:: Exercise objective ::
Word for word, retype the lines from the one containing "(588, 186) = (602, 248): brown clock -> none" to the last line of the data below, both ends included.

:: Colored object listings ::

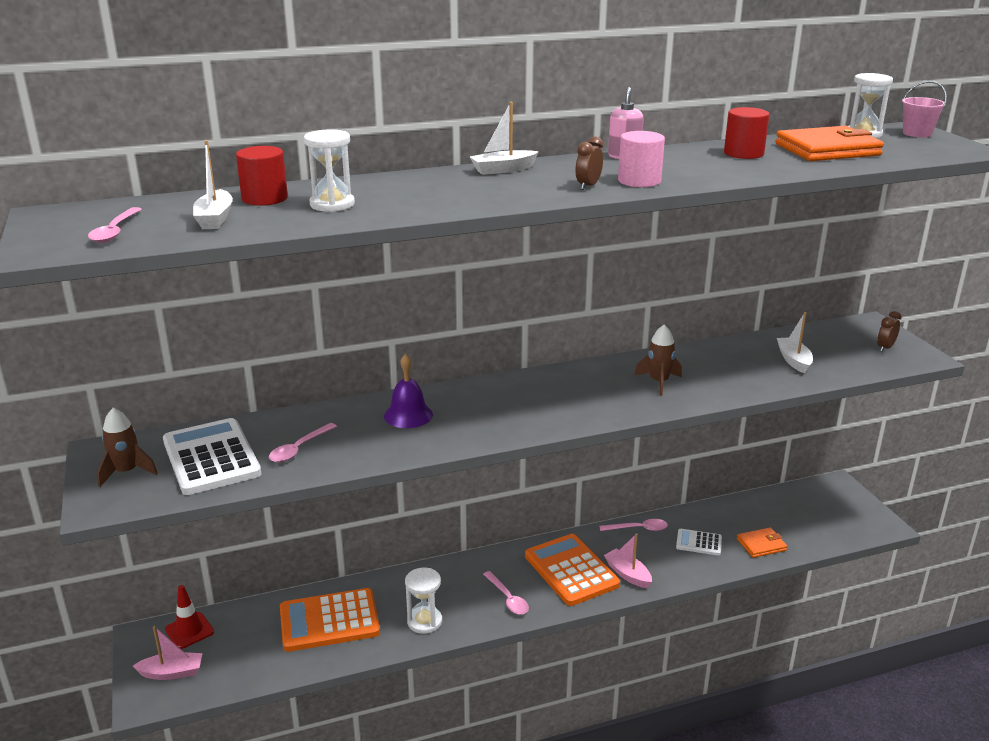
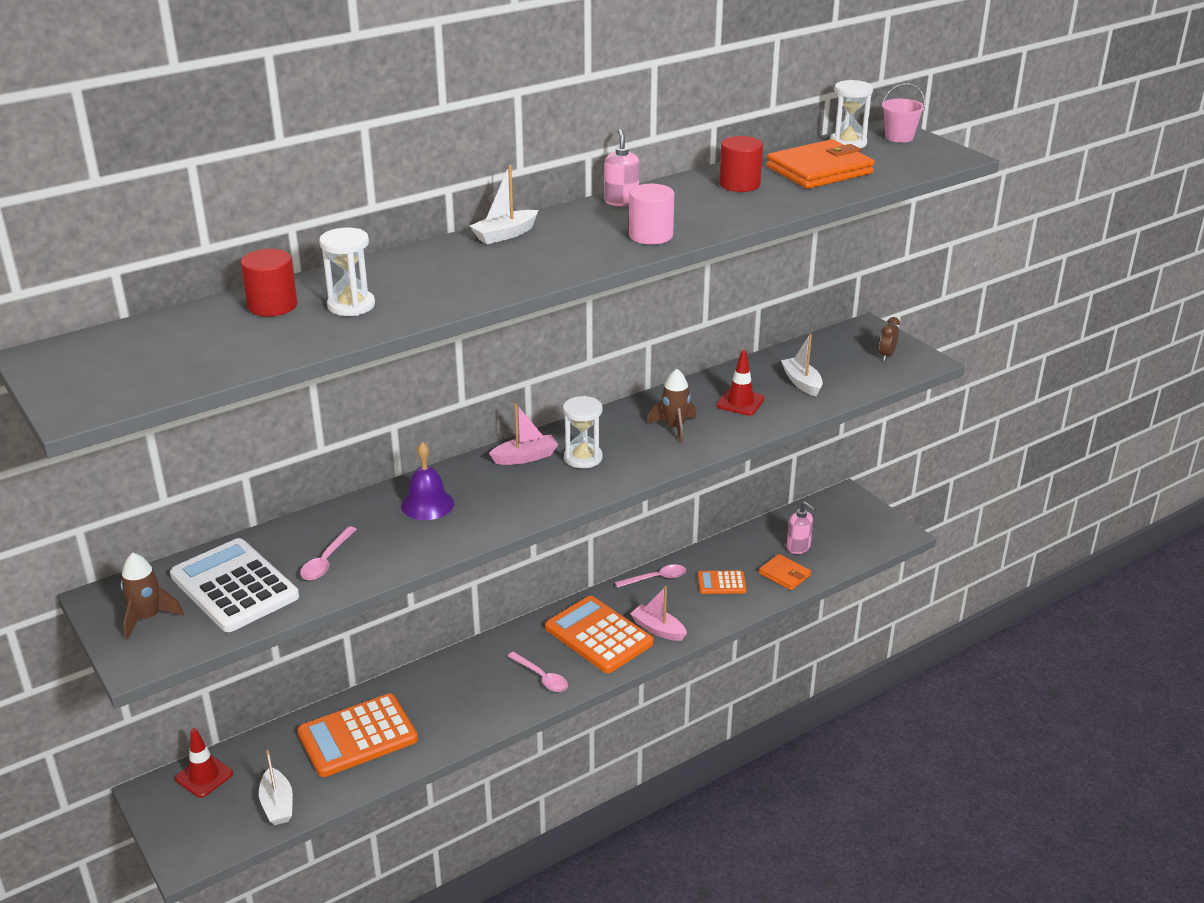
camera: 15 degrees left, 5 degrees up
(115, 231) = (139, 371): pink spoon -> none
(172, 673) = (204, 824): pink boat -> pink boat (525, 457)
(215, 219) = (237, 340): white boat -> white boat (277, 804)
(424, 621) = (461, 718): white hourglass -> white hourglass (583, 458)
(588, 186) = (602, 248): brown clock -> none
(699, 543) = (721, 583): white calculator -> orange calculator
(728, 369) = (740, 402): none -> red traffic cone
(761, 545) = (784, 574): orange wallet -> orange wallet turned 75 degrees clockwise
(780, 522) = (798, 547): none -> pink soap dispenser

:: Expected answer ::
(588, 186) = (602, 248): brown clock -> none
(699, 543) = (721, 583): white calculator -> orange calculator
(728, 369) = (740, 402): none -> red traffic cone
(761, 545) = (784, 574): orange wallet -> orange wallet turned 75 degrees clockwise
(780, 522) = (798, 547): none -> pink soap dispenser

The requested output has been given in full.